[Before-and-after scene images]
* * * *

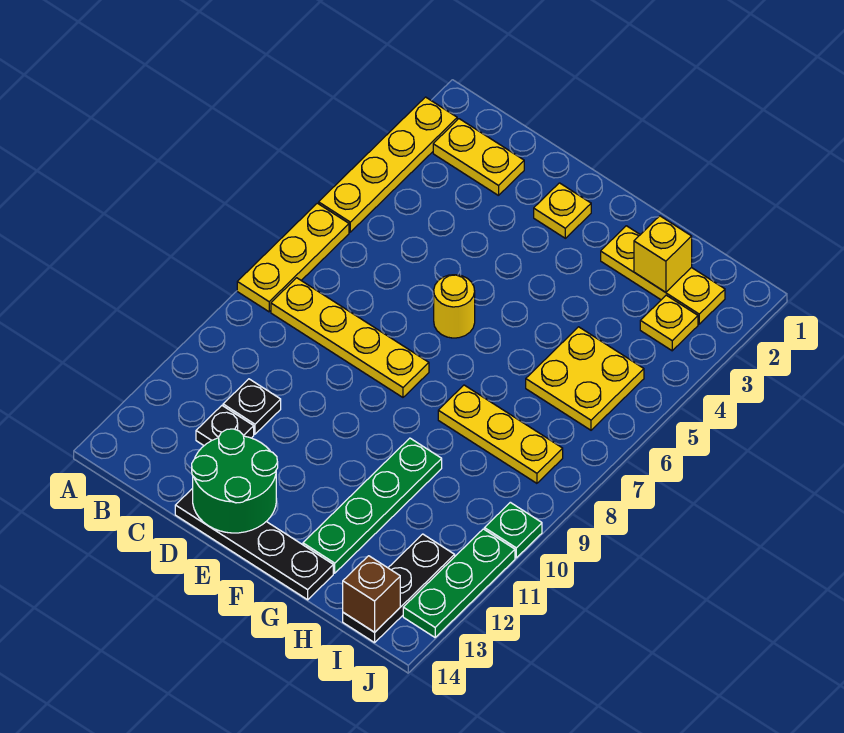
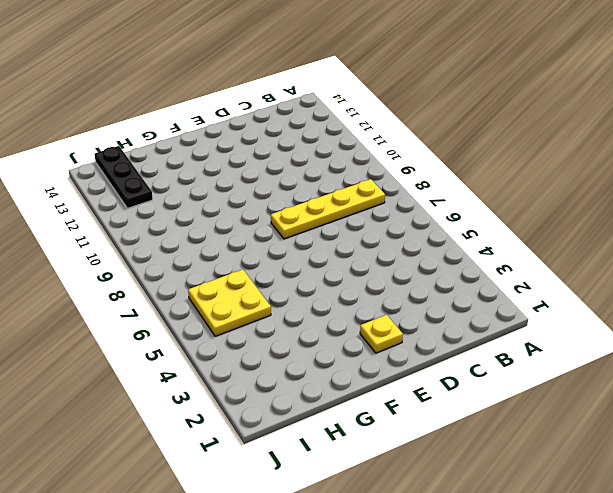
none -> yellow plate A2:A5 level 1
none -> yellow plate A6:A8 level 1
none -> yellow plate B2:C2 level 1

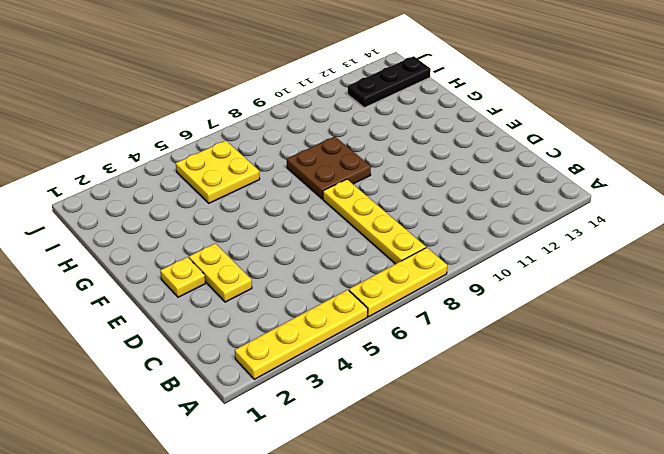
yellow plate D3:E3 level 1 -> yellow plate B2:C2 level 1
brown plate F8:G9 level 1 -> yellow plate G8:I8 level 1
none -> black plate C11 level 1
none -> black plate C12 level 1
none -> black plate D14:G14 level 1

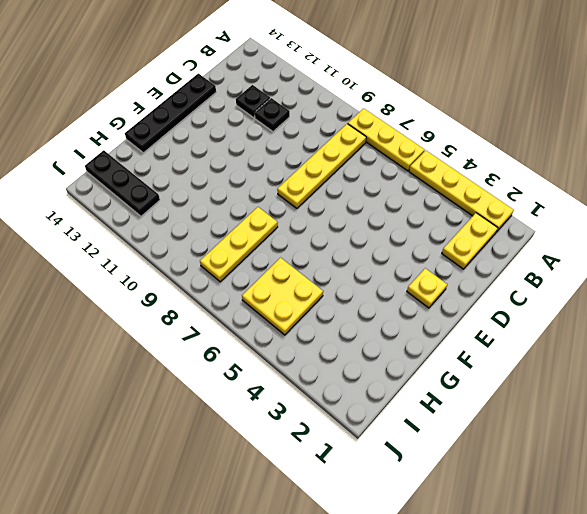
none -> yellow round brick E6 level 1
none -> yellow plate G2:I2 level 1
none -> green plate G10:G13 level 1

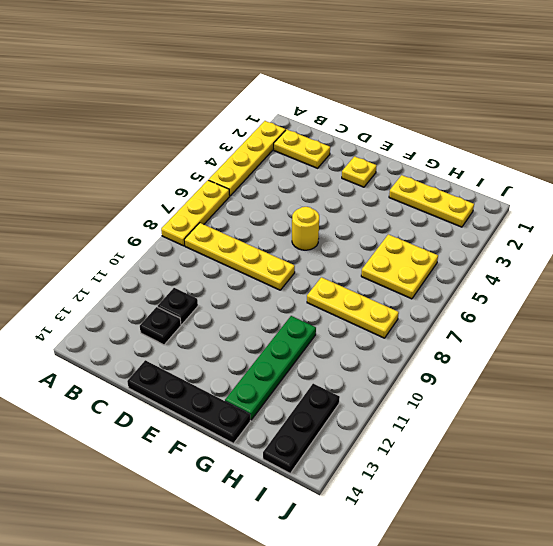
none -> yellow plate I3 level 1
none -> green plate J10 level 1
none -> green plate J11:J13 level 1

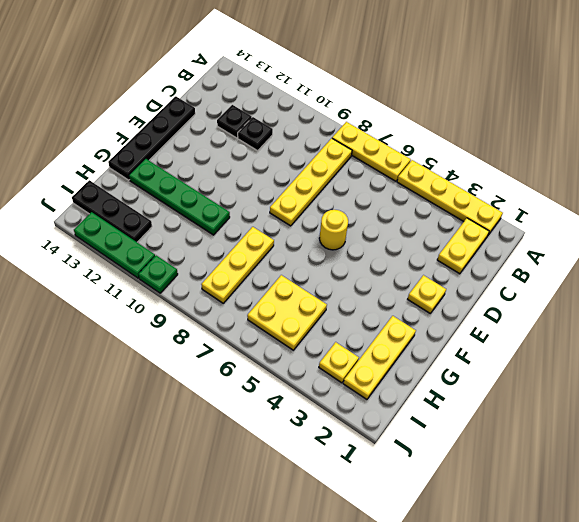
none -> green round brick D13:E14 level 2
none -> yellow brick H2 level 2
none -> brown brick I14 level 2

* * * *

Extract every line of the records above that contains the word "round".

_Solved problem:_
none -> yellow round brick E6 level 1
none -> green round brick D13:E14 level 2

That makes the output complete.